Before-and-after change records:

<<<<

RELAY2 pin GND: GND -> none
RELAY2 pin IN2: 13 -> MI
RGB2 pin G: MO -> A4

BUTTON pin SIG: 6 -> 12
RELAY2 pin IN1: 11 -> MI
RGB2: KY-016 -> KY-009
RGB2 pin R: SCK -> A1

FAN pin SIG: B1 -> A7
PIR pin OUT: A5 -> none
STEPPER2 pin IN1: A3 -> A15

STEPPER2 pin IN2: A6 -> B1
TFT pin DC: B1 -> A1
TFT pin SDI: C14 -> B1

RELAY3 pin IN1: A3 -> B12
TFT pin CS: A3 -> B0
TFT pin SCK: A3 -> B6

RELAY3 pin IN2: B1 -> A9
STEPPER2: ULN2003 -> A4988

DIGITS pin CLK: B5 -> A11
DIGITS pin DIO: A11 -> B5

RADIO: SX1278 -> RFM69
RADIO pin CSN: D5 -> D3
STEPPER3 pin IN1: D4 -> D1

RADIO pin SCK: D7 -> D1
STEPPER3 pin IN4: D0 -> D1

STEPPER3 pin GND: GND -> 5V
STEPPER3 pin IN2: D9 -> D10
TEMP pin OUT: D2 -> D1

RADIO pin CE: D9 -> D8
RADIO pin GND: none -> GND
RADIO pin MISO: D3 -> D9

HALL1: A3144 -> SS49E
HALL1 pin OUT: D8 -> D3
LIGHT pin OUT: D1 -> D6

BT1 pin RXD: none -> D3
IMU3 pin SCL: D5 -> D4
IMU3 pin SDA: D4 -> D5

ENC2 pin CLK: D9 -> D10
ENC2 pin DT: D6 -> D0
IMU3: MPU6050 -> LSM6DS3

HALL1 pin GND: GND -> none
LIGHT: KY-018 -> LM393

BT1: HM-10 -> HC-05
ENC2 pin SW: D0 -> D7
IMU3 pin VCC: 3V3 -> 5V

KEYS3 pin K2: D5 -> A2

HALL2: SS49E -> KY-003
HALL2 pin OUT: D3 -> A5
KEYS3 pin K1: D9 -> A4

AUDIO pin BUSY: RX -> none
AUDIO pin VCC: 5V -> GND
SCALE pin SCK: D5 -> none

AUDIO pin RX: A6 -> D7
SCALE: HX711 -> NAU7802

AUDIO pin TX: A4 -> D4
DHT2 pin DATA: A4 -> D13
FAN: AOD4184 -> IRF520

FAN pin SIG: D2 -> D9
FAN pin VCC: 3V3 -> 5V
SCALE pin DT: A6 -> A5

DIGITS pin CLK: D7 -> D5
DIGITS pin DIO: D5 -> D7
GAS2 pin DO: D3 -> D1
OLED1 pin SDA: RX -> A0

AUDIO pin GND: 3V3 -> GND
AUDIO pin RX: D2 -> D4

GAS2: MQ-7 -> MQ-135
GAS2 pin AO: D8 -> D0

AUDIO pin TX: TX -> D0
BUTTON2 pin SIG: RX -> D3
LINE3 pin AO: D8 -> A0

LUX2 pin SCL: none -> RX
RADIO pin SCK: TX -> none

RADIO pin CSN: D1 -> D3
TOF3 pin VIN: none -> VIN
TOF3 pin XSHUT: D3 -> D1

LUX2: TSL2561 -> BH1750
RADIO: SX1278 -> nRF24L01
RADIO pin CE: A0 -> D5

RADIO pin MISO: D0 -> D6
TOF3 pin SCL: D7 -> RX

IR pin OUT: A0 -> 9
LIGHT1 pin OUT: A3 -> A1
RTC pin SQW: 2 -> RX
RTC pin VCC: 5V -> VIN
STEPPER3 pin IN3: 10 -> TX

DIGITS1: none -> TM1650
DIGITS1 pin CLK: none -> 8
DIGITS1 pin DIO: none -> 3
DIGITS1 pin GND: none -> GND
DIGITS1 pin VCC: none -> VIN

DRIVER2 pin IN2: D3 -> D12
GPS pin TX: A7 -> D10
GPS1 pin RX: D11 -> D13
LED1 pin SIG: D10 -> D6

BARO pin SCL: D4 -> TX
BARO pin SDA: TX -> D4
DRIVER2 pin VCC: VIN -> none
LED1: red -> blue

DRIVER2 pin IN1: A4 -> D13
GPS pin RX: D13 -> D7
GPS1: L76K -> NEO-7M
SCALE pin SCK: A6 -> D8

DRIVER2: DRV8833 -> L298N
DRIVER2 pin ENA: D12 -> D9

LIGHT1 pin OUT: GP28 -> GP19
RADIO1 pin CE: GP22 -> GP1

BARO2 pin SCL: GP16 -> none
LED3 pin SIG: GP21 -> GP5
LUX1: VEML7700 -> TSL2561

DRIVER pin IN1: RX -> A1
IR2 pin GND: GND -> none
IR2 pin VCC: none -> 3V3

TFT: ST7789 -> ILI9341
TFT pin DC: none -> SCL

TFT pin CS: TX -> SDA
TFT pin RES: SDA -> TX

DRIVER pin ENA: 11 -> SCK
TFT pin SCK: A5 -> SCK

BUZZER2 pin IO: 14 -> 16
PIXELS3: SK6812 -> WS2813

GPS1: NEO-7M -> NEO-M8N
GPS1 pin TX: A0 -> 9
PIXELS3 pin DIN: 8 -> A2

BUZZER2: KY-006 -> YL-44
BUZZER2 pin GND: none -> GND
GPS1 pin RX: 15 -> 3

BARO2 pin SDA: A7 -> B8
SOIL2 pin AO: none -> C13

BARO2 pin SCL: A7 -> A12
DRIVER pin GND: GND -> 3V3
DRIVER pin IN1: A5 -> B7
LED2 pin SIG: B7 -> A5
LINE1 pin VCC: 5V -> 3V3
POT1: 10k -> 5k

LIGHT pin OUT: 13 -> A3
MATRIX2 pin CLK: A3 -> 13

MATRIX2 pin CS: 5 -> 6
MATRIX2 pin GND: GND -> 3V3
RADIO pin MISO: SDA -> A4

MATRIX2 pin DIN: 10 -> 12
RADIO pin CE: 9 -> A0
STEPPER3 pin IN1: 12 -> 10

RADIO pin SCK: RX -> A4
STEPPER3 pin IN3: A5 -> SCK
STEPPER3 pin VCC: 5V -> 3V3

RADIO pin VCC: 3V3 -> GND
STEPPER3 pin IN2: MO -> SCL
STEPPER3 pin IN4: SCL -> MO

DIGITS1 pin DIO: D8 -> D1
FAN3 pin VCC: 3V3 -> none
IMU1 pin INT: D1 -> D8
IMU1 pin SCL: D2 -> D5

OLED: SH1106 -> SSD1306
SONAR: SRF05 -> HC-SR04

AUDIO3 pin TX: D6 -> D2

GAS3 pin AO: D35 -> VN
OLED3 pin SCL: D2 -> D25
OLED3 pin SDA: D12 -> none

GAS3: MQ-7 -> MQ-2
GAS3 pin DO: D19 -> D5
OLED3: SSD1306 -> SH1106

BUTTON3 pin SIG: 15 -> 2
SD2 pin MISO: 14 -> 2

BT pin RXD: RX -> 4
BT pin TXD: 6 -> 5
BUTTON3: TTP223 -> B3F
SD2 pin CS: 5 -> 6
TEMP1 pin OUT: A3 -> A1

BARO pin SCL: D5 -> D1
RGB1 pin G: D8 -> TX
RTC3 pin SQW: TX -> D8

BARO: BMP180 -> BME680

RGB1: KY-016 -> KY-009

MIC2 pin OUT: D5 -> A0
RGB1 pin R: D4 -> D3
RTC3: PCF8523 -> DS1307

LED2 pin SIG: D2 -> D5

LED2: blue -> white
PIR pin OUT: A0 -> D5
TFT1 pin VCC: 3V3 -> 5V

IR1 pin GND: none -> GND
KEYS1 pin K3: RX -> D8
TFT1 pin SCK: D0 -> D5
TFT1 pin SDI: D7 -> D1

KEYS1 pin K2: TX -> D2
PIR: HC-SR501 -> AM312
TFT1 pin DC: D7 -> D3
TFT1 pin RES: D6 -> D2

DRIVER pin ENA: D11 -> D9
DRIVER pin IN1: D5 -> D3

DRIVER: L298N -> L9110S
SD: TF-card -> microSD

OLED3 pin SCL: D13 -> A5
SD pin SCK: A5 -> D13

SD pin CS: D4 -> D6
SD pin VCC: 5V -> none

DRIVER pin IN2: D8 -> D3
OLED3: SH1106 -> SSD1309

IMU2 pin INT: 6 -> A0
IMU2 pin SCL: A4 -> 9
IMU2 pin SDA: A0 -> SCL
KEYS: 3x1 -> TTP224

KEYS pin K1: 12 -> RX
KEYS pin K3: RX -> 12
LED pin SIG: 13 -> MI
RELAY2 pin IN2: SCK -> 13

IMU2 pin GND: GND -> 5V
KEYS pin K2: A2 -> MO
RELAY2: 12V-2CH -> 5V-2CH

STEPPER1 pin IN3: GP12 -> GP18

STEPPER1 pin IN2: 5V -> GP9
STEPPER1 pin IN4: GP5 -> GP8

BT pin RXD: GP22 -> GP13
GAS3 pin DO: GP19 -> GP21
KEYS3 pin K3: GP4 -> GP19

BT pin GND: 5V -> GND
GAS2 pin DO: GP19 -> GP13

>>>>

HOW TO COMPLETE THIS TASK: Repeat verbatim the opening run of entries, ending with the line that contains "RADIO pin SCK: TX -> none".

ANSWER SPACE:
RELAY2 pin GND: GND -> none
RELAY2 pin IN2: 13 -> MI
RGB2 pin G: MO -> A4

BUTTON pin SIG: 6 -> 12
RELAY2 pin IN1: 11 -> MI
RGB2: KY-016 -> KY-009
RGB2 pin R: SCK -> A1

FAN pin SIG: B1 -> A7
PIR pin OUT: A5 -> none
STEPPER2 pin IN1: A3 -> A15

STEPPER2 pin IN2: A6 -> B1
TFT pin DC: B1 -> A1
TFT pin SDI: C14 -> B1

RELAY3 pin IN1: A3 -> B12
TFT pin CS: A3 -> B0
TFT pin SCK: A3 -> B6

RELAY3 pin IN2: B1 -> A9
STEPPER2: ULN2003 -> A4988

DIGITS pin CLK: B5 -> A11
DIGITS pin DIO: A11 -> B5

RADIO: SX1278 -> RFM69
RADIO pin CSN: D5 -> D3
STEPPER3 pin IN1: D4 -> D1

RADIO pin SCK: D7 -> D1
STEPPER3 pin IN4: D0 -> D1

STEPPER3 pin GND: GND -> 5V
STEPPER3 pin IN2: D9 -> D10
TEMP pin OUT: D2 -> D1

RADIO pin CE: D9 -> D8
RADIO pin GND: none -> GND
RADIO pin MISO: D3 -> D9

HALL1: A3144 -> SS49E
HALL1 pin OUT: D8 -> D3
LIGHT pin OUT: D1 -> D6

BT1 pin RXD: none -> D3
IMU3 pin SCL: D5 -> D4
IMU3 pin SDA: D4 -> D5

ENC2 pin CLK: D9 -> D10
ENC2 pin DT: D6 -> D0
IMU3: MPU6050 -> LSM6DS3

HALL1 pin GND: GND -> none
LIGHT: KY-018 -> LM393

BT1: HM-10 -> HC-05
ENC2 pin SW: D0 -> D7
IMU3 pin VCC: 3V3 -> 5V

KEYS3 pin K2: D5 -> A2

HALL2: SS49E -> KY-003
HALL2 pin OUT: D3 -> A5
KEYS3 pin K1: D9 -> A4

AUDIO pin BUSY: RX -> none
AUDIO pin VCC: 5V -> GND
SCALE pin SCK: D5 -> none

AUDIO pin RX: A6 -> D7
SCALE: HX711 -> NAU7802

AUDIO pin TX: A4 -> D4
DHT2 pin DATA: A4 -> D13
FAN: AOD4184 -> IRF520

FAN pin SIG: D2 -> D9
FAN pin VCC: 3V3 -> 5V
SCALE pin DT: A6 -> A5

DIGITS pin CLK: D7 -> D5
DIGITS pin DIO: D5 -> D7
GAS2 pin DO: D3 -> D1
OLED1 pin SDA: RX -> A0

AUDIO pin GND: 3V3 -> GND
AUDIO pin RX: D2 -> D4

GAS2: MQ-7 -> MQ-135
GAS2 pin AO: D8 -> D0

AUDIO pin TX: TX -> D0
BUTTON2 pin SIG: RX -> D3
LINE3 pin AO: D8 -> A0

LUX2 pin SCL: none -> RX
RADIO pin SCK: TX -> none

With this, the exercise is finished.